• _Task goal_
Only one stretch of the data is wanted: the line containing "(234, 110) = (315, 331): pink", the line containing "(616, 189) = (260, 103): pink", and every line between them, copied exactly.

▼▼▼

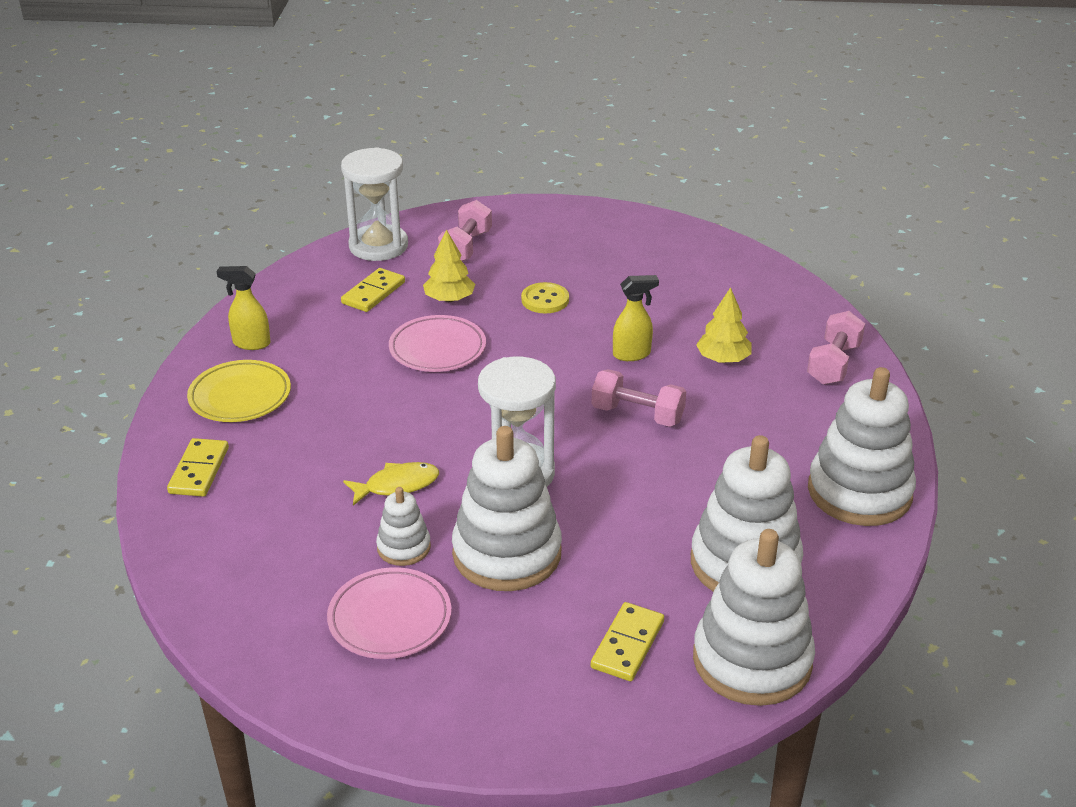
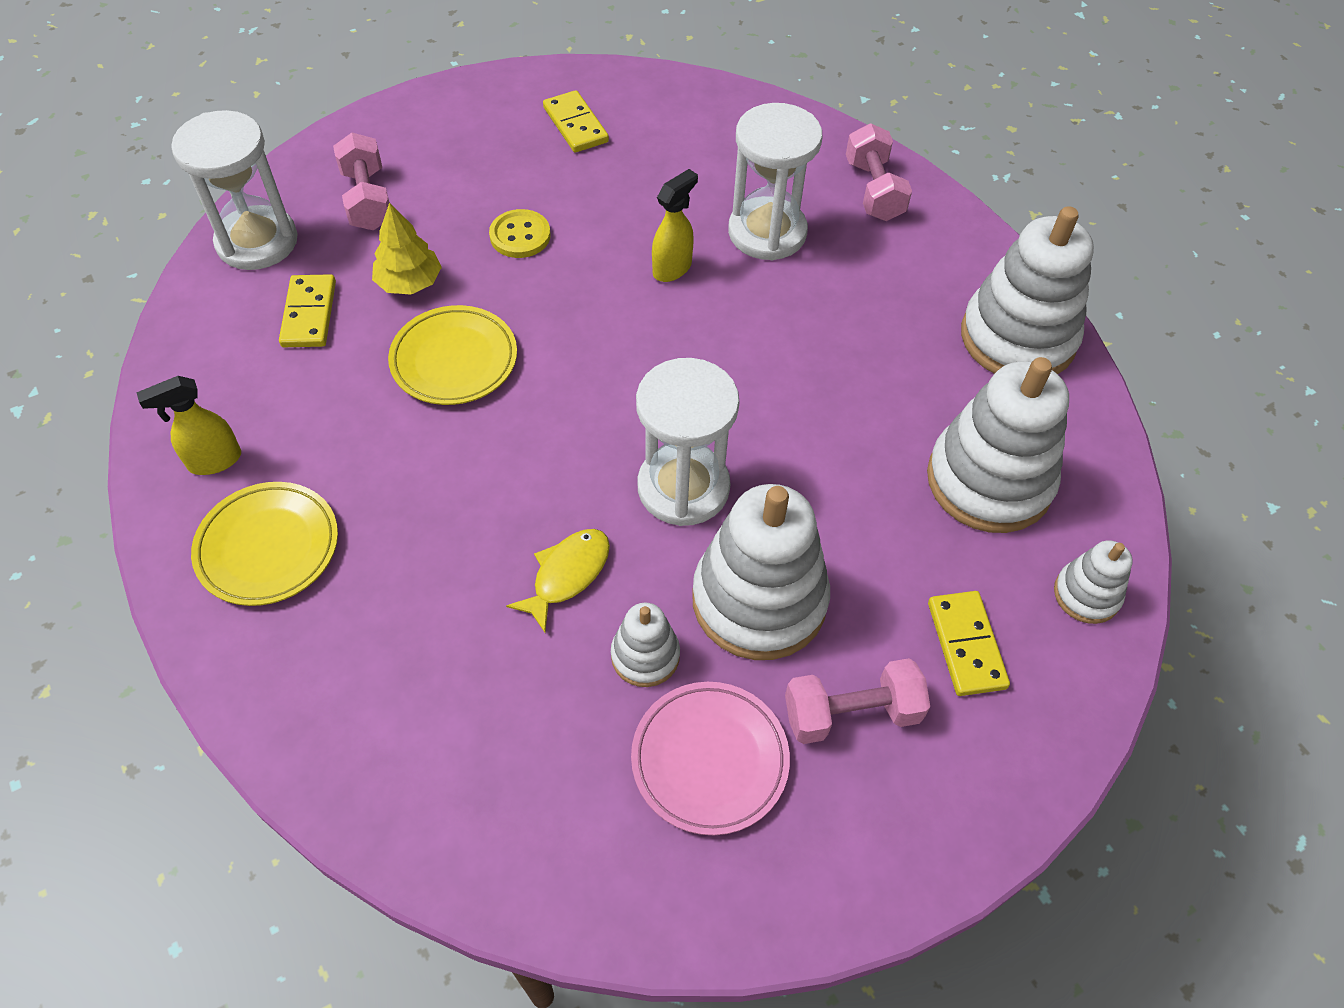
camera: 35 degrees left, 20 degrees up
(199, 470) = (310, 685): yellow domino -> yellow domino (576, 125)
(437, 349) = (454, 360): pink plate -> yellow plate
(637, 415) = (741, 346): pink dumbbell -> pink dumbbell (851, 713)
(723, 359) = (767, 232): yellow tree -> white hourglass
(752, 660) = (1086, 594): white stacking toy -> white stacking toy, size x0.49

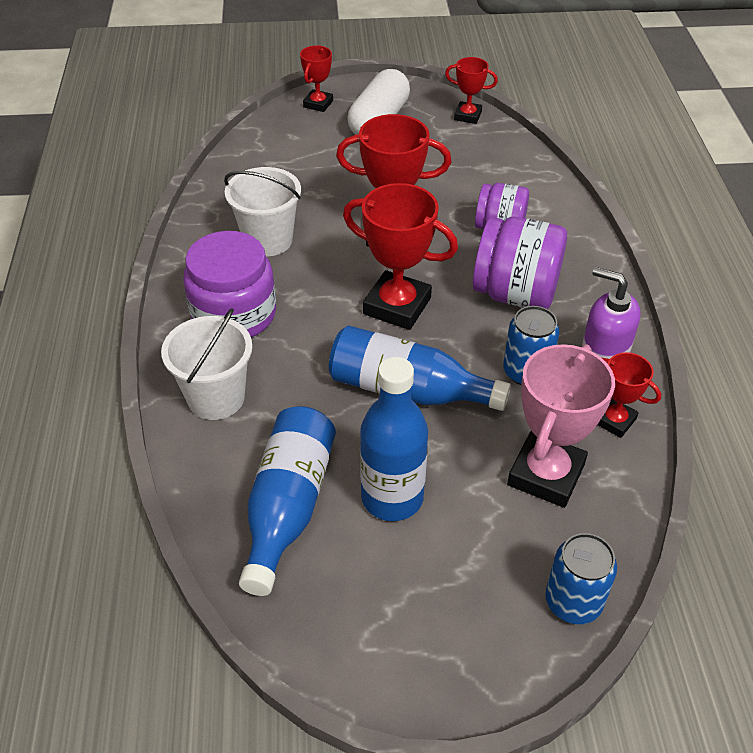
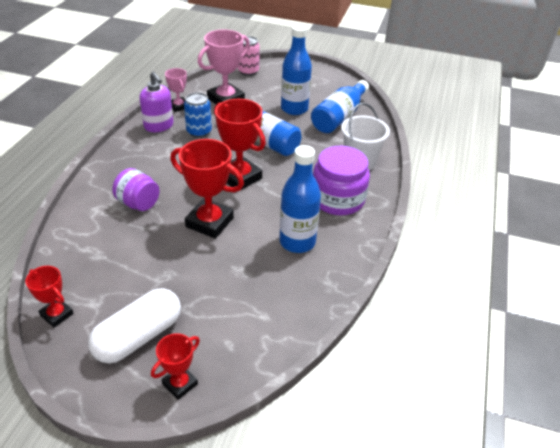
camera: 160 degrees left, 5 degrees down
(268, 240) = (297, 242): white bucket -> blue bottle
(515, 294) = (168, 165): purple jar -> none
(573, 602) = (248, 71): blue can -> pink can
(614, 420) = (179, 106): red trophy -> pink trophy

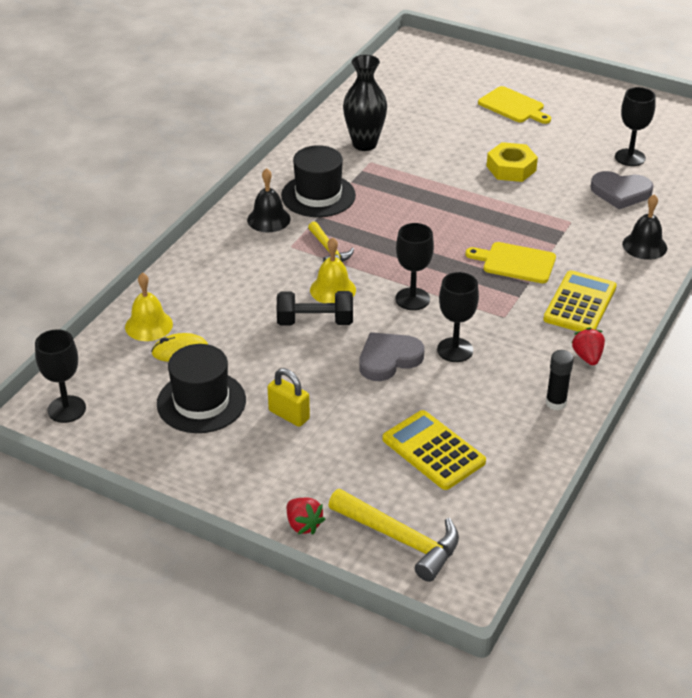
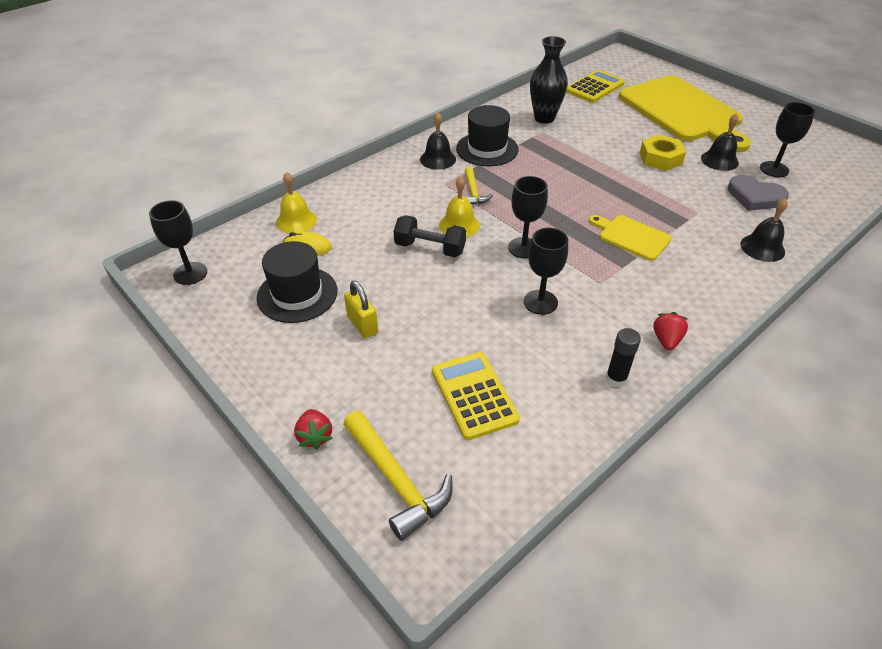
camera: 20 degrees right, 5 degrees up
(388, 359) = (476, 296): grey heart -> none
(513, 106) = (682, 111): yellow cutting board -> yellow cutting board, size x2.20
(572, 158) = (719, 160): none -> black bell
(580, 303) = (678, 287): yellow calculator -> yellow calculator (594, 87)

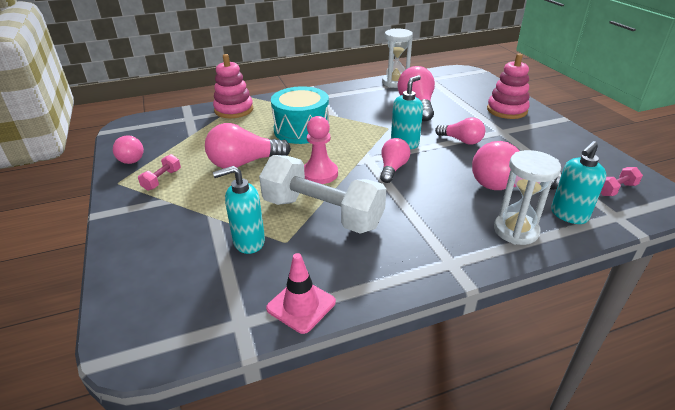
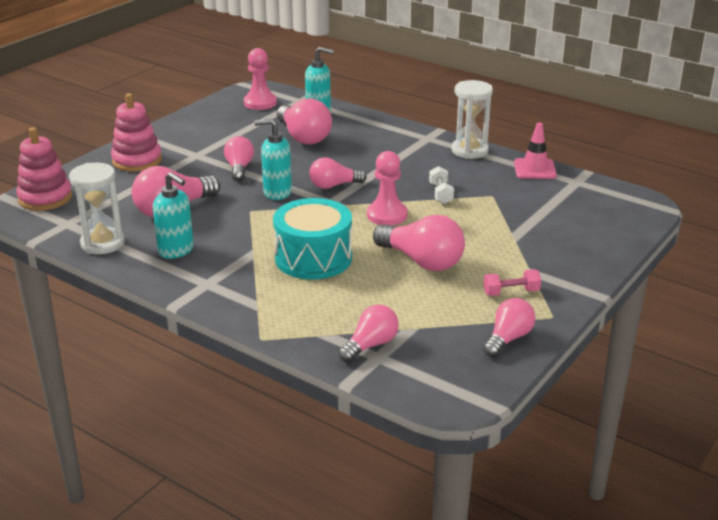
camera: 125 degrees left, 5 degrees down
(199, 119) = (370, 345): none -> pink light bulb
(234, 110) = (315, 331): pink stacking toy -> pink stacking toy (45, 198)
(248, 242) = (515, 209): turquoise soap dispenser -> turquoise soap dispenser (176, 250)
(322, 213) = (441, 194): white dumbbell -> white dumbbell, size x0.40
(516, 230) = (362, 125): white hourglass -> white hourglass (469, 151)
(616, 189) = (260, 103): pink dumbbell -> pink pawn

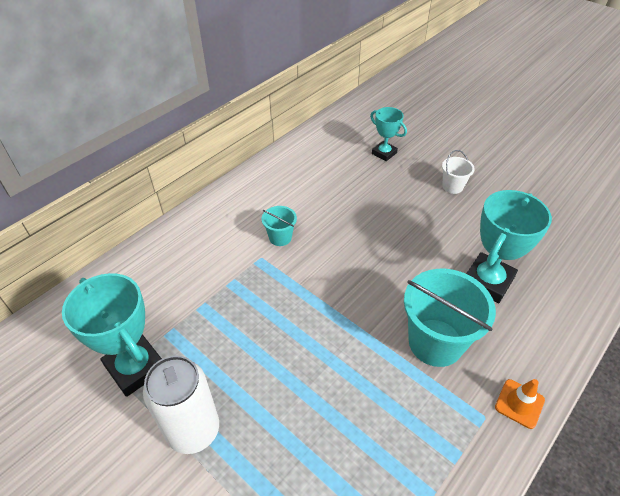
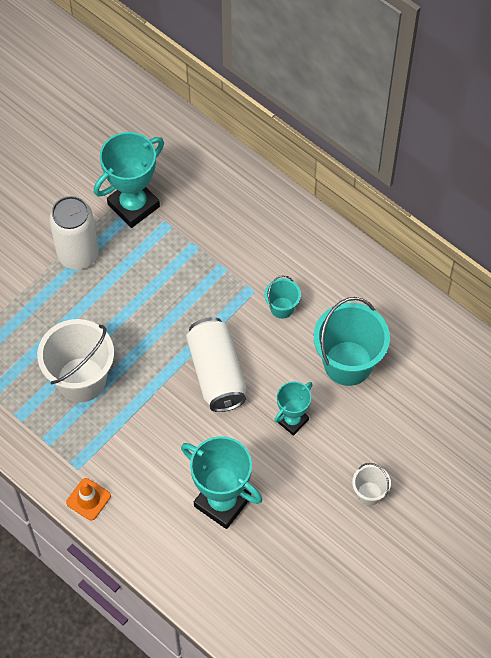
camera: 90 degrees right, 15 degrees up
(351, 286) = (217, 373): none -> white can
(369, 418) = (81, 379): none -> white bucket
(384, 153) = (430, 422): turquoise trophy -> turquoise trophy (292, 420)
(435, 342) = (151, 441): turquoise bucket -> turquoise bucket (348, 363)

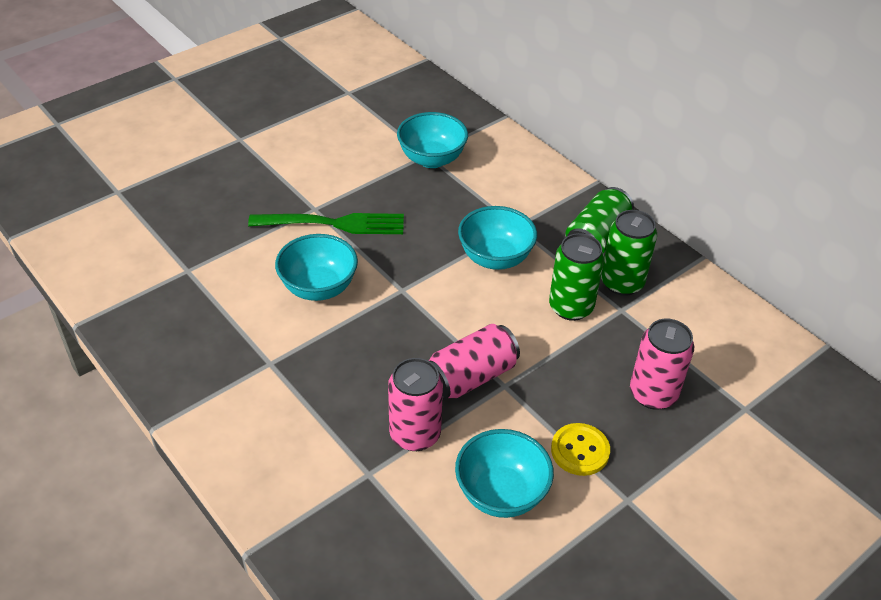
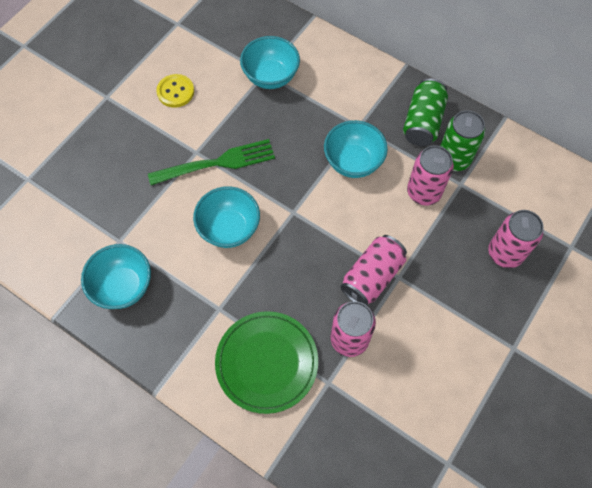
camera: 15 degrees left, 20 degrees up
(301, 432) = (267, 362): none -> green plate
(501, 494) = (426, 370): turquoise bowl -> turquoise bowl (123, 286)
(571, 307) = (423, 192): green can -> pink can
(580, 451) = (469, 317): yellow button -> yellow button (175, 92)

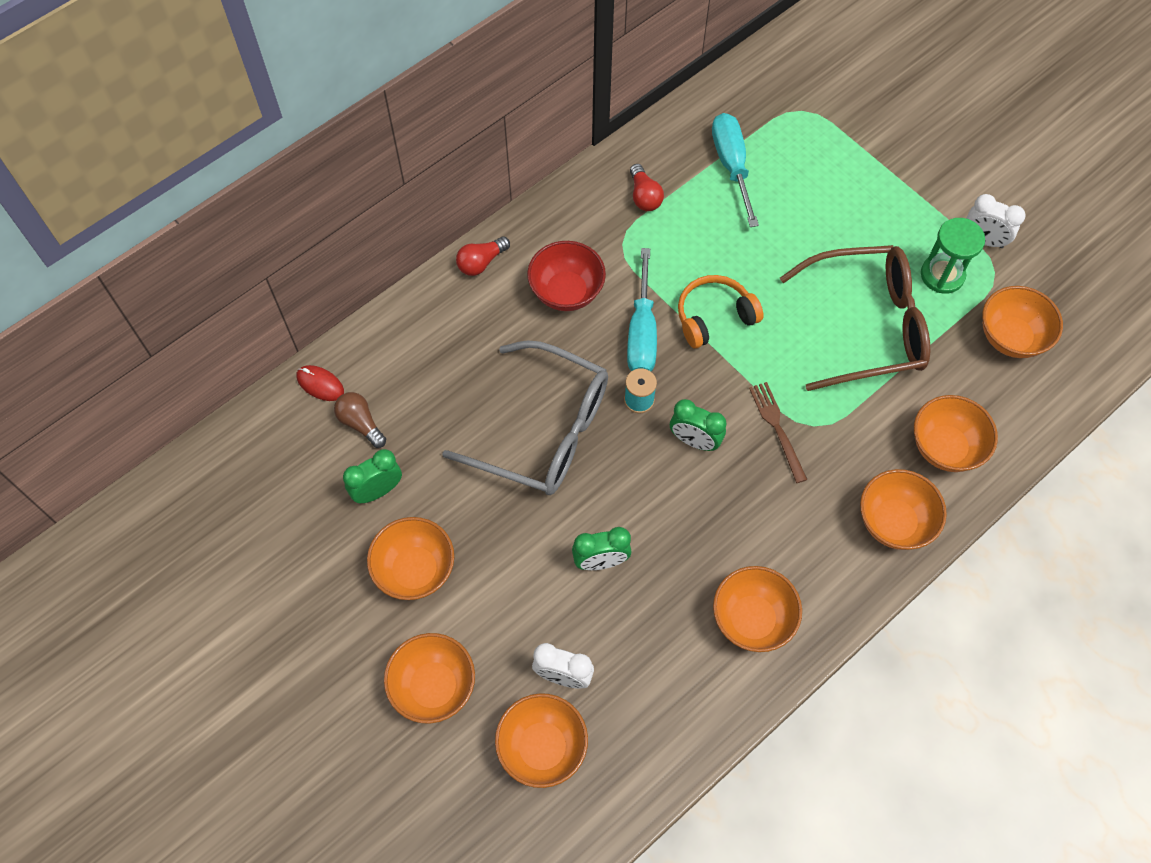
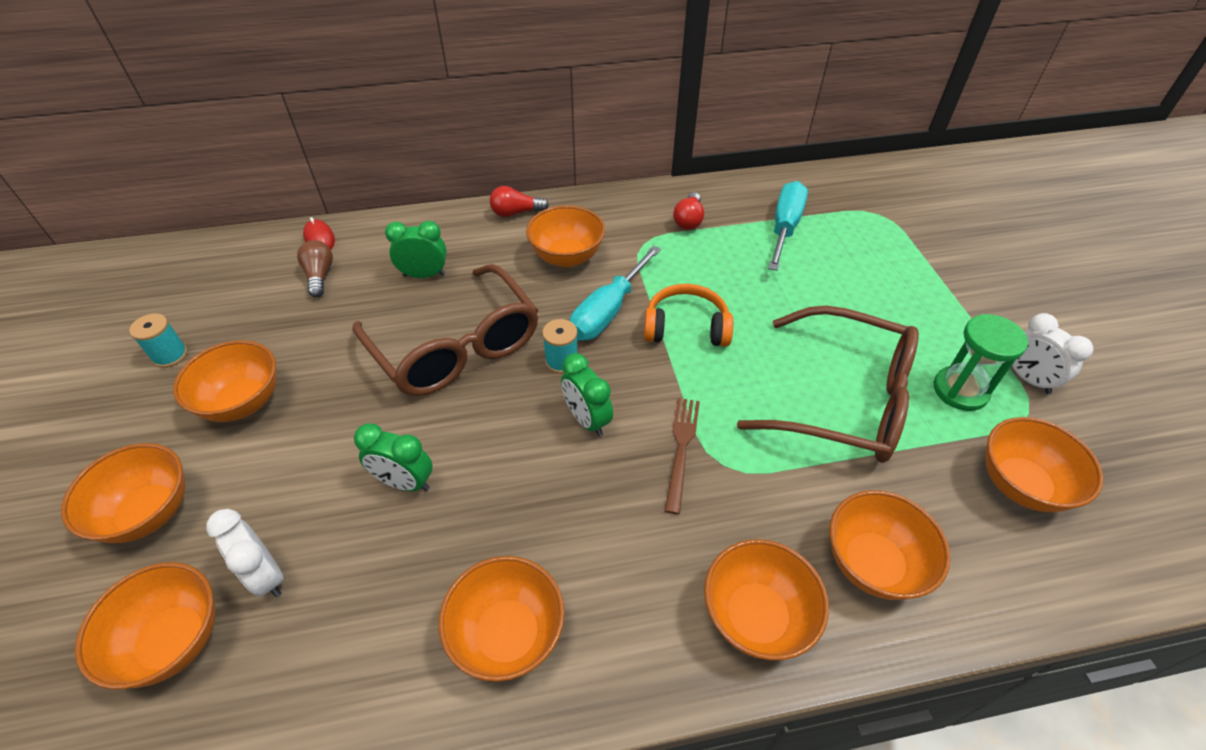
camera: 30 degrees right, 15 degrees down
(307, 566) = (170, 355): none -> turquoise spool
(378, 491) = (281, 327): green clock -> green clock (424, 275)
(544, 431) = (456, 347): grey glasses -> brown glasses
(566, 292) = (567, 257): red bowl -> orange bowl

▲▲▲

• _Exercise answer_
(234, 110) = (315, 331): pink stacking toy -> pink stacking toy (45, 198)
(248, 242) = (515, 209): turquoise soap dispenser -> turquoise soap dispenser (176, 250)
(322, 213) = (441, 194): white dumbbell -> white dumbbell, size x0.40
(516, 230) = (362, 125): white hourglass -> white hourglass (469, 151)
(616, 189) = (260, 103): pink dumbbell -> pink pawn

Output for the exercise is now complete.